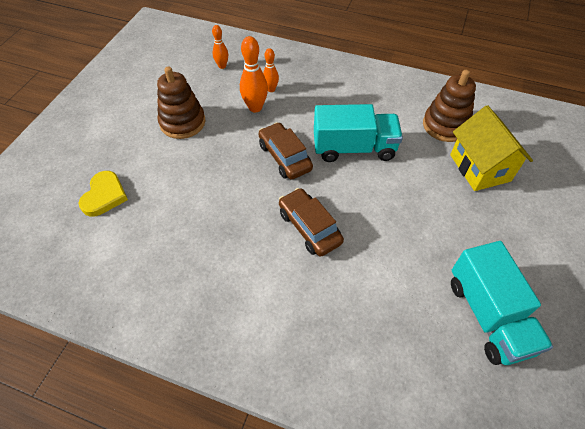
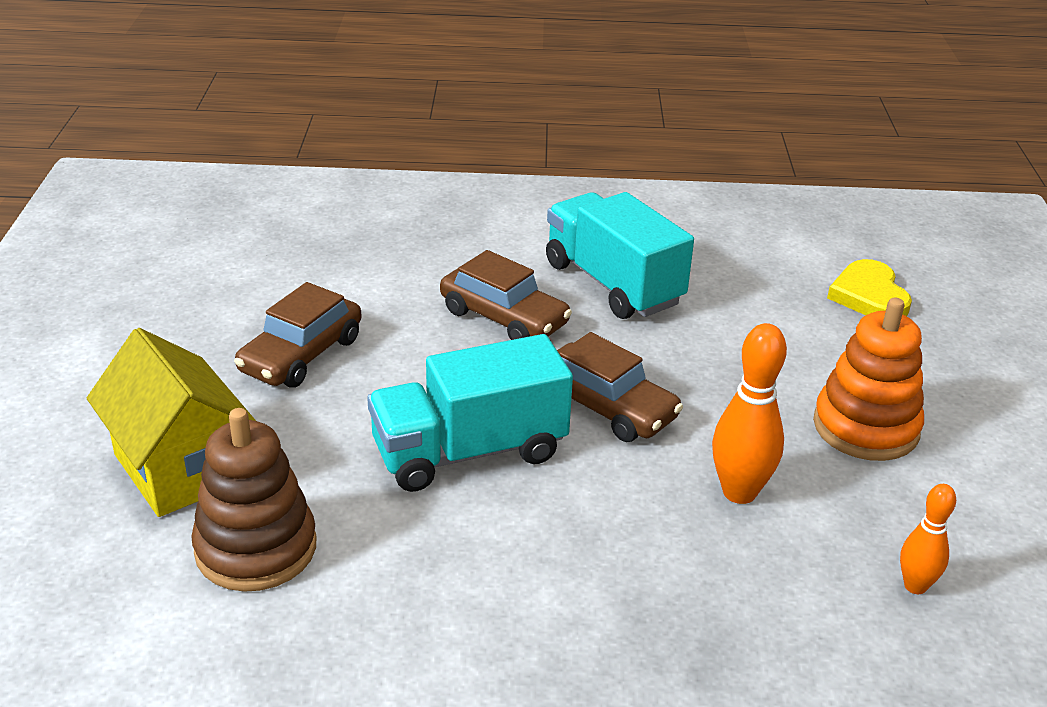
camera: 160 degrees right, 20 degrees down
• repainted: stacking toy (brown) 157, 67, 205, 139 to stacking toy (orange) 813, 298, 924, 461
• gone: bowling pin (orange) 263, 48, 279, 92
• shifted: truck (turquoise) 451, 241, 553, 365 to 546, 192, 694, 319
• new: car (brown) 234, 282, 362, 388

# # #

▶ _REQUIRED ACTION_
Repeat word for word from the line holding "192, 694, 319" down to the last line above, including both.

▶ _YOUR SOLUTION_
• shifted: truck (turquoise) 451, 241, 553, 365 to 546, 192, 694, 319
• new: car (brown) 234, 282, 362, 388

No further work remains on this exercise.